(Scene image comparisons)
=== Section Start ===

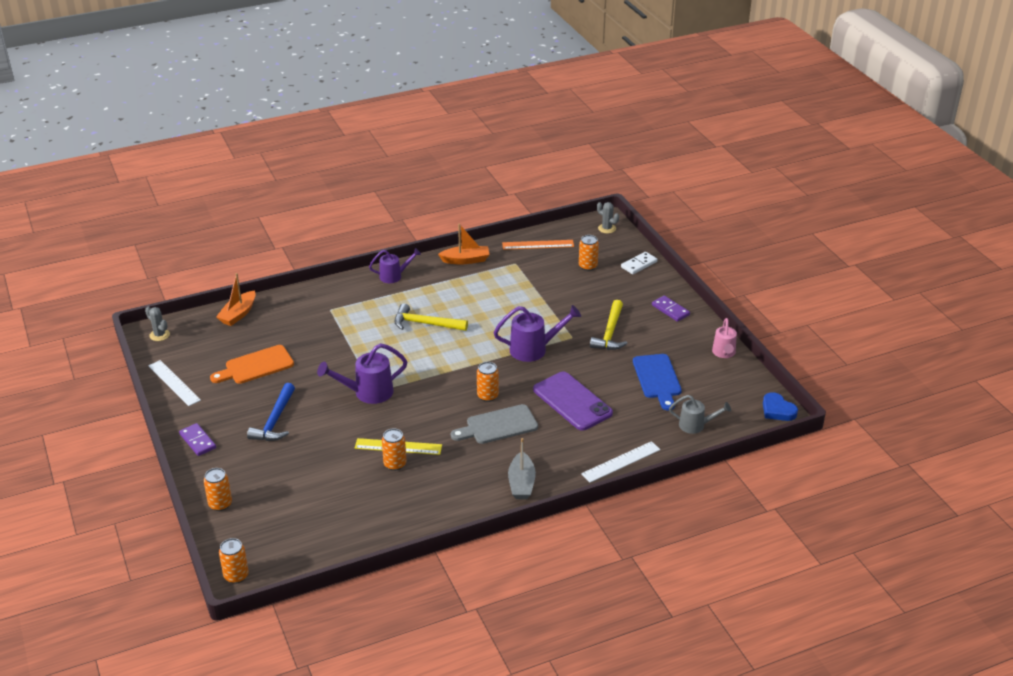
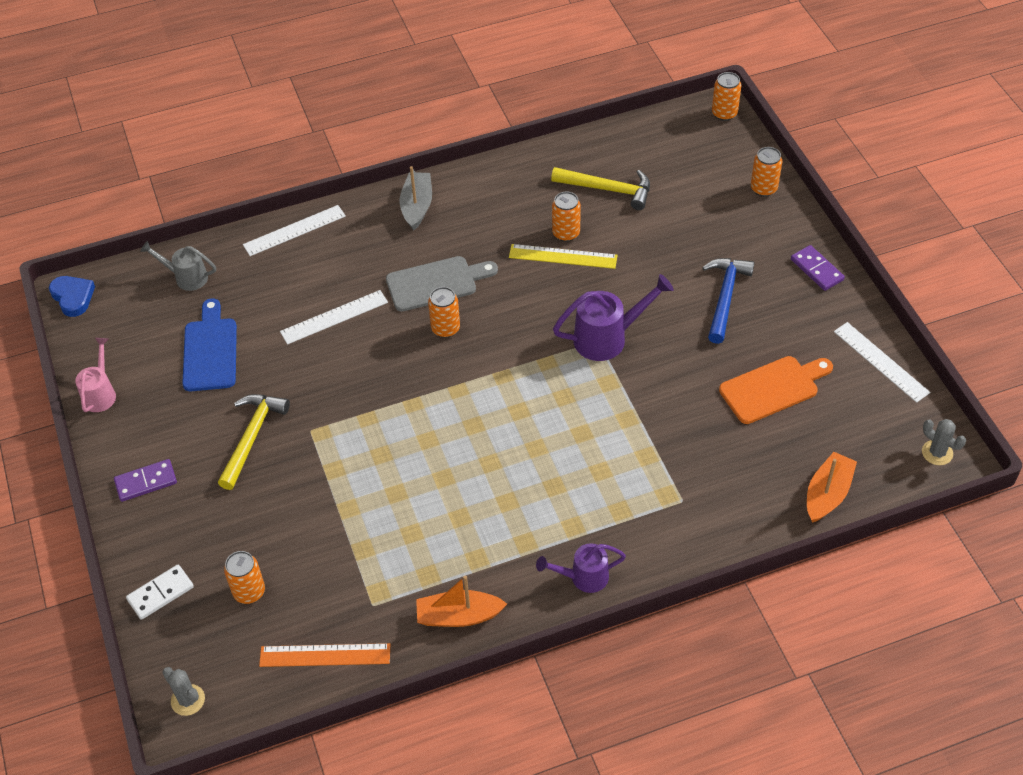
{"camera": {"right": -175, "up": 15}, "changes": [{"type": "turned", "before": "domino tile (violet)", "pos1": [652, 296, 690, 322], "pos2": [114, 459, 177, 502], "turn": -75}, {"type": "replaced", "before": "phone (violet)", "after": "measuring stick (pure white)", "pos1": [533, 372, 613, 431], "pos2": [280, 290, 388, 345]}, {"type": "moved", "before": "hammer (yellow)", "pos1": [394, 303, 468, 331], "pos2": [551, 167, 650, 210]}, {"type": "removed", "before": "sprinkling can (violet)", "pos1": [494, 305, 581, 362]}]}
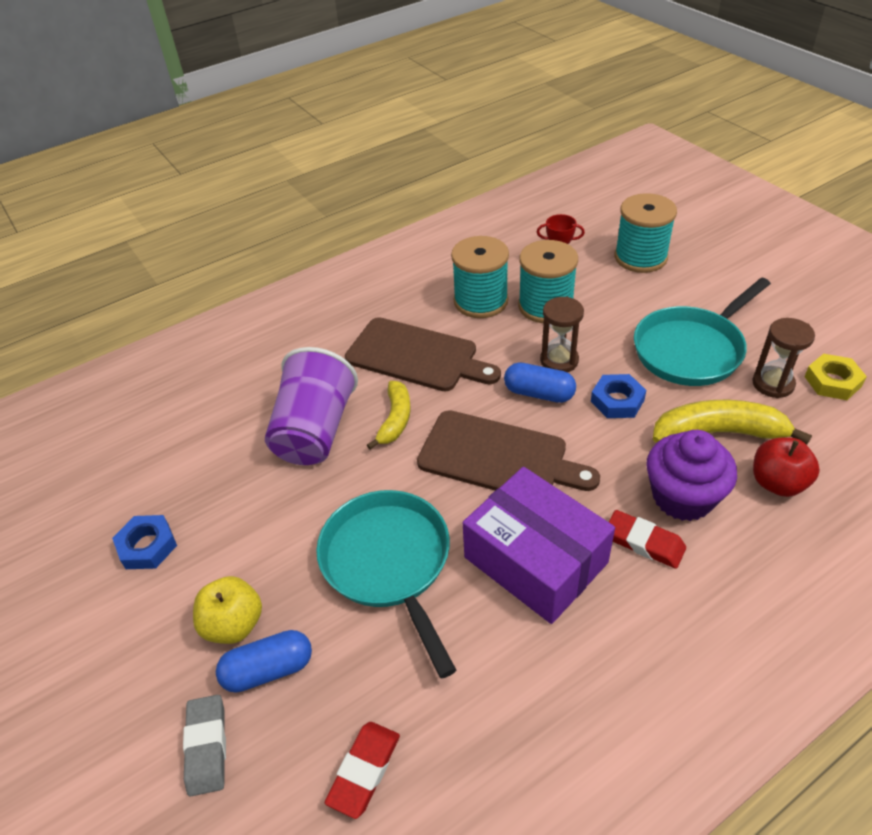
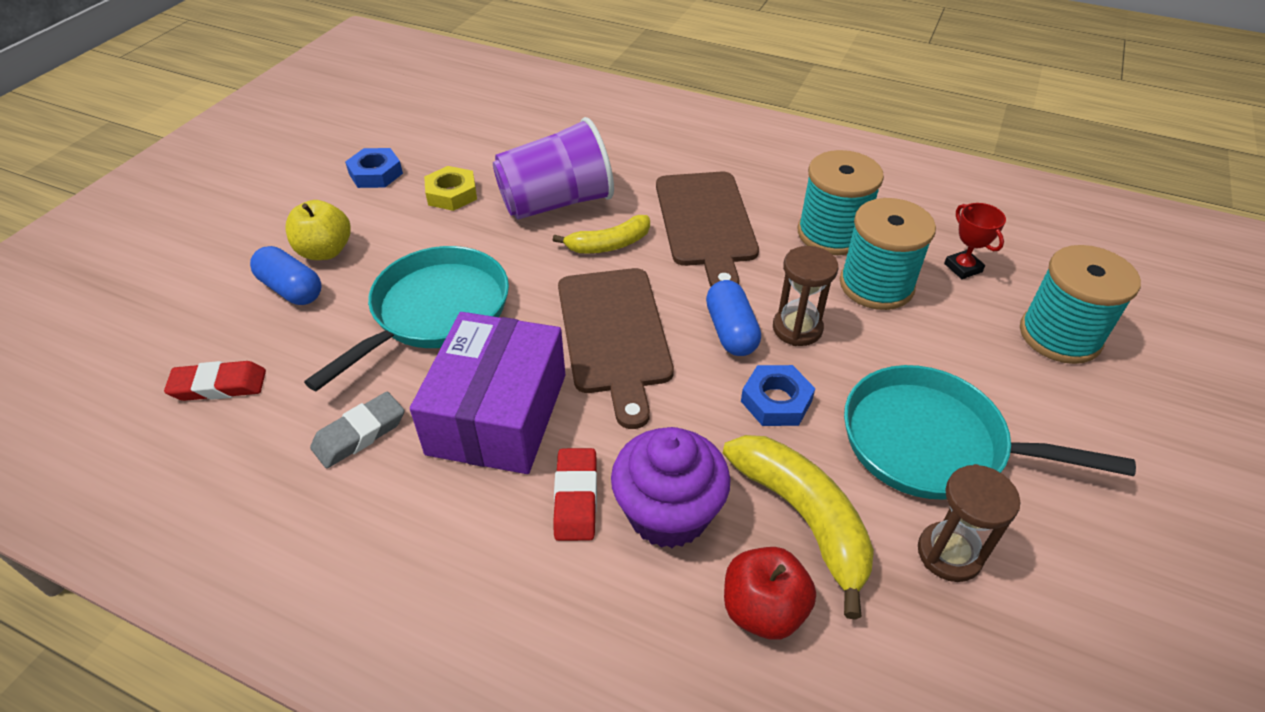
{"camera": {"right": 55, "up": 0}, "changes": [{"type": "moved", "before": "pencil eraser (ash-grey)", "pos1": [183, 695, 226, 797], "pos2": [310, 392, 405, 468]}, {"type": "moved", "before": "hex nut (yellow)", "pos1": [804, 354, 867, 400], "pos2": [424, 166, 477, 211]}]}
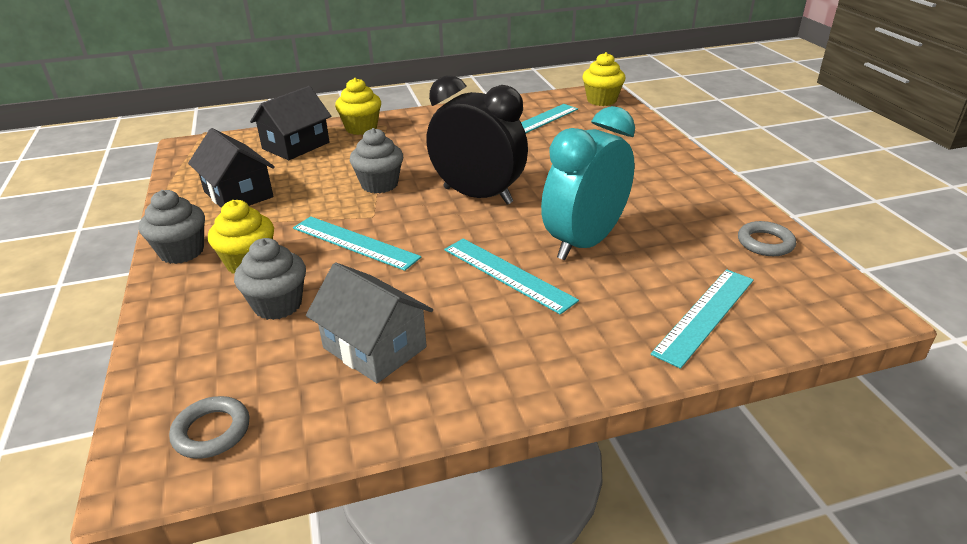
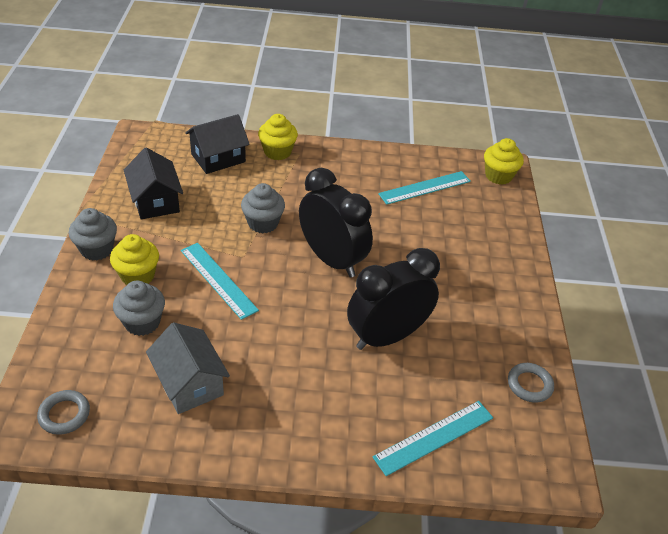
{"camera": {"right": 15, "up": 10}, "changes": [{"type": "recoloured", "before": "bedside clock (aqua)", "after": "bedside clock (black)", "pos1": [541, 106, 635, 260], "pos2": [347, 248, 440, 350]}, {"type": "removed", "before": "measuring stick (aqua)", "pos1": [444, 239, 579, 315]}]}
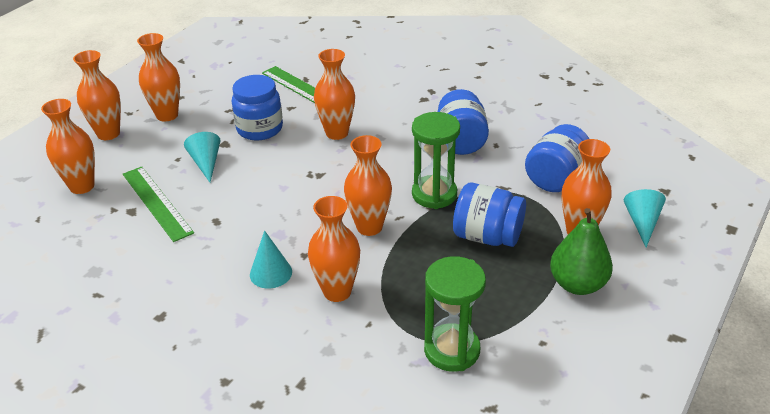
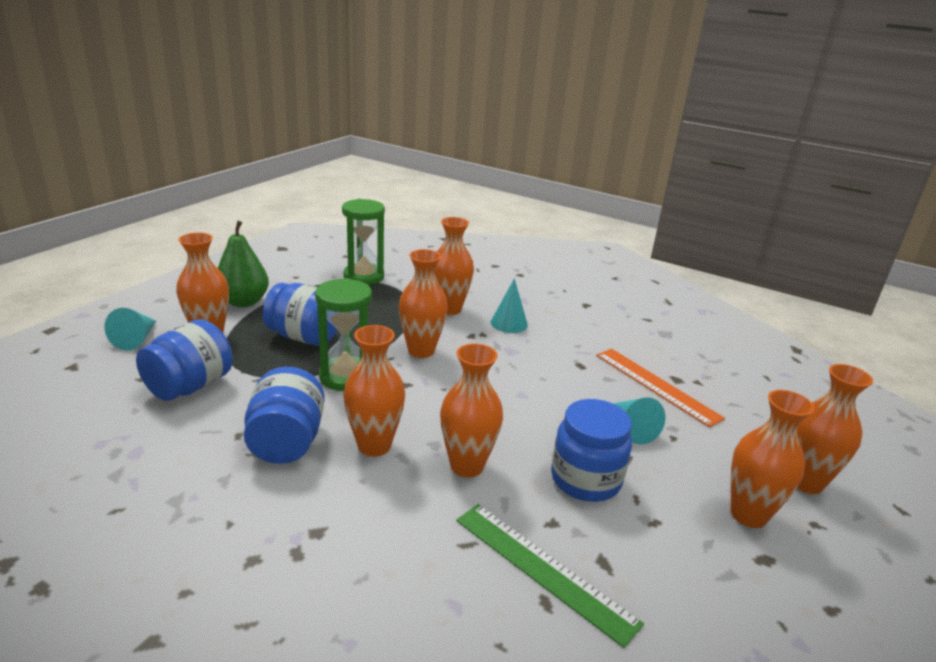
{"camera": {"right": 175, "up": -10}, "changes": [{"type": "moved", "before": "tall vase (orange-coloured)", "pos1": [41, 99, 95, 194], "pos2": [343, 325, 405, 457]}, {"type": "recoloured", "before": "measuring stick (green)", "after": "measuring stick (orange-coloured)", "pos1": [123, 167, 194, 242], "pos2": [596, 349, 725, 428]}]}
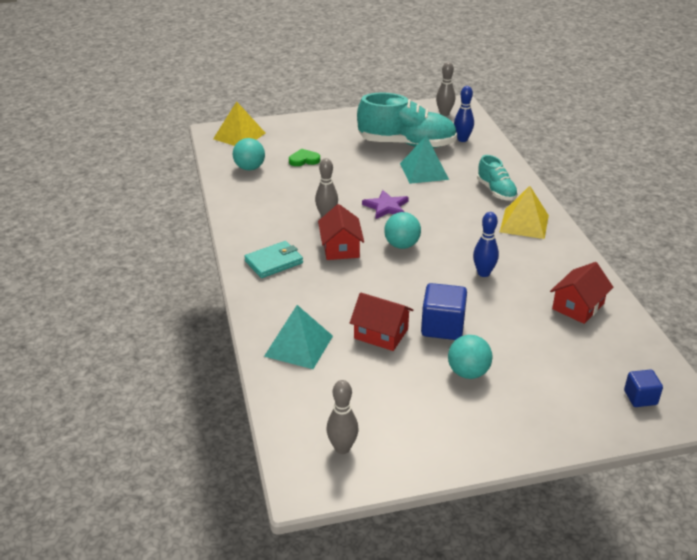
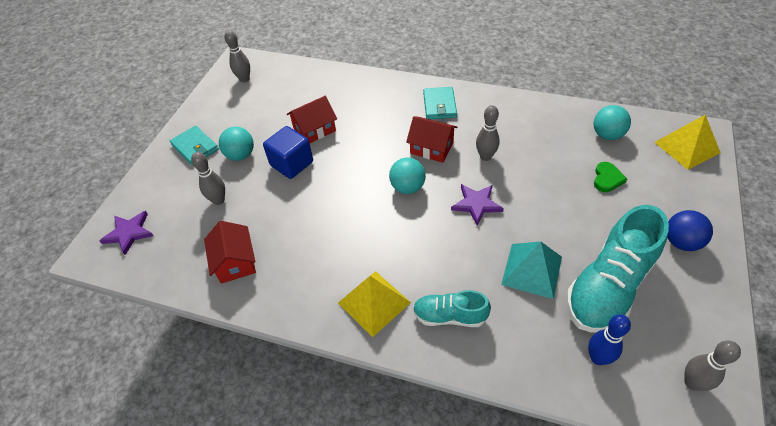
{"camera": {"right": 125, "up": 15}, "changes": [{"type": "replaced", "before": "block (cobalt)", "after": "star (violet)", "pos1": [624, 370, 663, 407], "pos2": [99, 211, 153, 255]}, {"type": "added", "after": "card wallet (aqua)", "pos2": [170, 126, 219, 165]}, {"type": "added", "after": "tenpin (ash-grey)", "pos2": [191, 152, 225, 205]}, {"type": "added", "after": "play ball (cobalt)", "pos2": [667, 210, 713, 251]}, {"type": "removed", "before": "pyramid shape (aqua)", "pos1": [264, 305, 333, 369]}, {"type": "removed", "before": "tenpin (cobalt)", "pos1": [473, 212, 499, 277]}]}
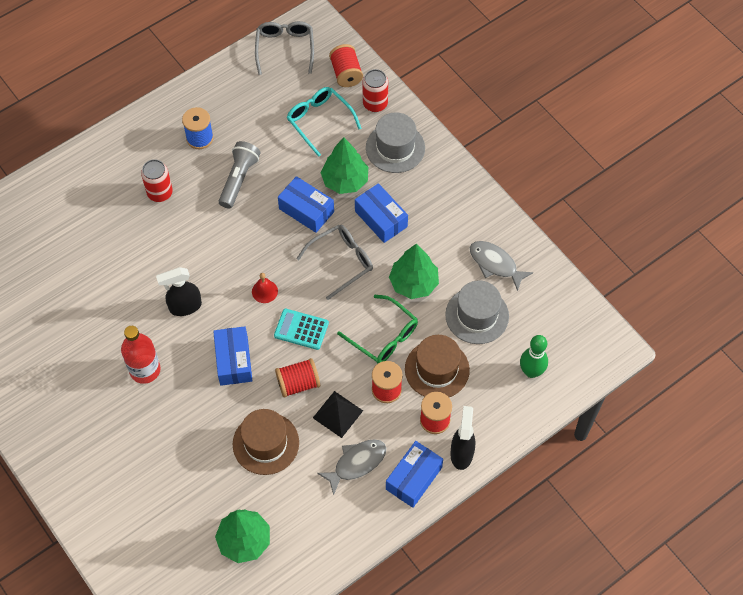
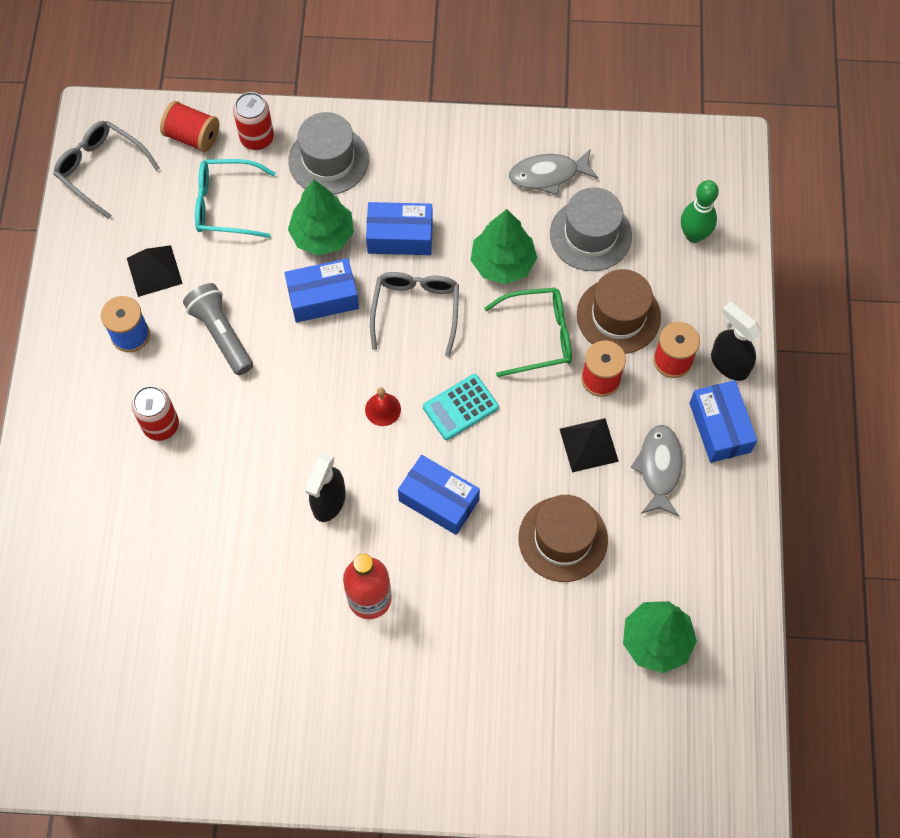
{"camera": {"right": -50, "up": 5}, "changes": [{"type": "added", "after": "pyramid shape (black)", "pos2": [127, 245, 183, 297]}, {"type": "removed", "before": "spool (crimson)", "pos1": [275, 358, 320, 398]}]}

=== Section End ===

▸ **PROBLEM TO WORK ON**:
Your job is to transcribe the entries above exactly; skip the pictures.

▸ **EXPECTED OUTPUT**:
{"camera": {"right": -175, "up": 15}, "changes": [{"type": "turned", "before": "domino tile (violet)", "pos1": [652, 296, 690, 322], "pos2": [114, 459, 177, 502], "turn": -75}, {"type": "replaced", "before": "phone (violet)", "after": "measuring stick (pure white)", "pos1": [533, 372, 613, 431], "pos2": [280, 290, 388, 345]}, {"type": "moved", "before": "hammer (yellow)", "pos1": [394, 303, 468, 331], "pos2": [551, 167, 650, 210]}, {"type": "removed", "before": "sprinkling can (violet)", "pos1": [494, 305, 581, 362]}]}
{"camera": {"right": 55, "up": 0}, "changes": [{"type": "moved", "before": "pencil eraser (ash-grey)", "pos1": [183, 695, 226, 797], "pos2": [310, 392, 405, 468]}, {"type": "moved", "before": "hex nut (yellow)", "pos1": [804, 354, 867, 400], "pos2": [424, 166, 477, 211]}]}
{"camera": {"right": 15, "up": 10}, "changes": [{"type": "recoloured", "before": "bedside clock (aqua)", "after": "bedside clock (black)", "pos1": [541, 106, 635, 260], "pos2": [347, 248, 440, 350]}, {"type": "removed", "before": "measuring stick (aqua)", "pos1": [444, 239, 579, 315]}]}
{"camera": {"right": 175, "up": -10}, "changes": [{"type": "moved", "before": "tall vase (orange-coloured)", "pos1": [41, 99, 95, 194], "pos2": [343, 325, 405, 457]}, {"type": "recoloured", "before": "measuring stick (green)", "after": "measuring stick (orange-coloured)", "pos1": [123, 167, 194, 242], "pos2": [596, 349, 725, 428]}]}
{"camera": {"right": 125, "up": 15}, "changes": [{"type": "replaced", "before": "block (cobalt)", "after": "star (violet)", "pos1": [624, 370, 663, 407], "pos2": [99, 211, 153, 255]}, {"type": "added", "after": "card wallet (aqua)", "pos2": [170, 126, 219, 165]}, {"type": "added", "after": "tenpin (ash-grey)", "pos2": [191, 152, 225, 205]}, {"type": "added", "after": "play ball (cobalt)", "pos2": [667, 210, 713, 251]}, {"type": "removed", "before": "pyramid shape (aqua)", "pos1": [264, 305, 333, 369]}, {"type": "removed", "before": "tenpin (cobalt)", "pos1": [473, 212, 499, 277]}]}
{"camera": {"right": -50, "up": 5}, "changes": [{"type": "added", "after": "pyramid shape (black)", "pos2": [127, 245, 183, 297]}, {"type": "removed", "before": "spool (crimson)", "pos1": [275, 358, 320, 398]}]}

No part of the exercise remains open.